ASSIGNMENT:
Look for the string "cone" in the listing below and copy every line in which it appears.

GIVEN RECORDS:

# # # #

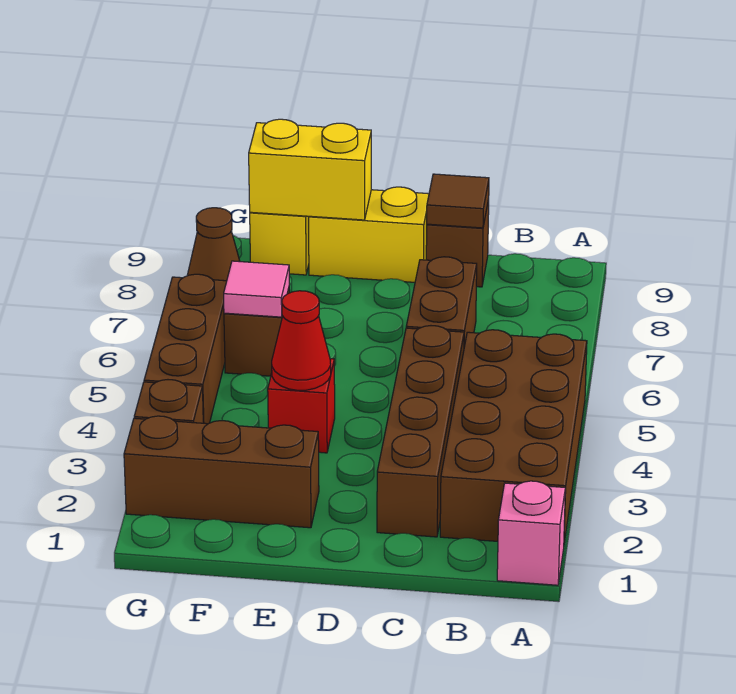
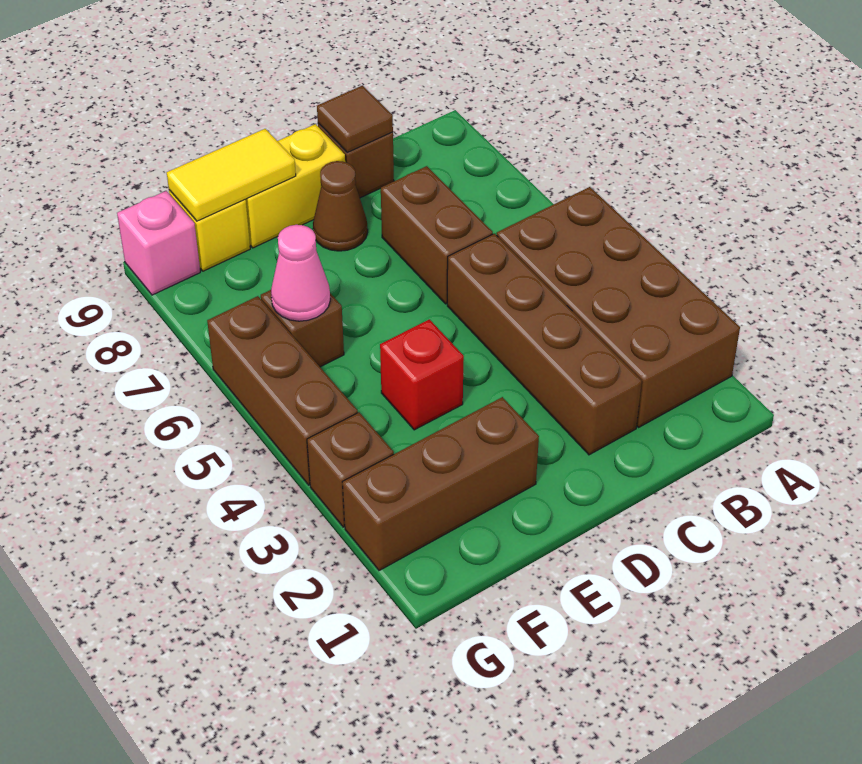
pink brick A1 level 1 -> pink brick G9 level 1
red cone E4 level 2 -> none
yellow brick E9:F9 level 2 -> yellow tile E9:F9 level 2
pink tile F6 level 2 -> pink cone F6 level 2
brown cone G8 level 1 -> brown cone D8 level 1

# # # #

SOLVED EXERCISE:
red cone E4 level 2 -> none
pink tile F6 level 2 -> pink cone F6 level 2
brown cone G8 level 1 -> brown cone D8 level 1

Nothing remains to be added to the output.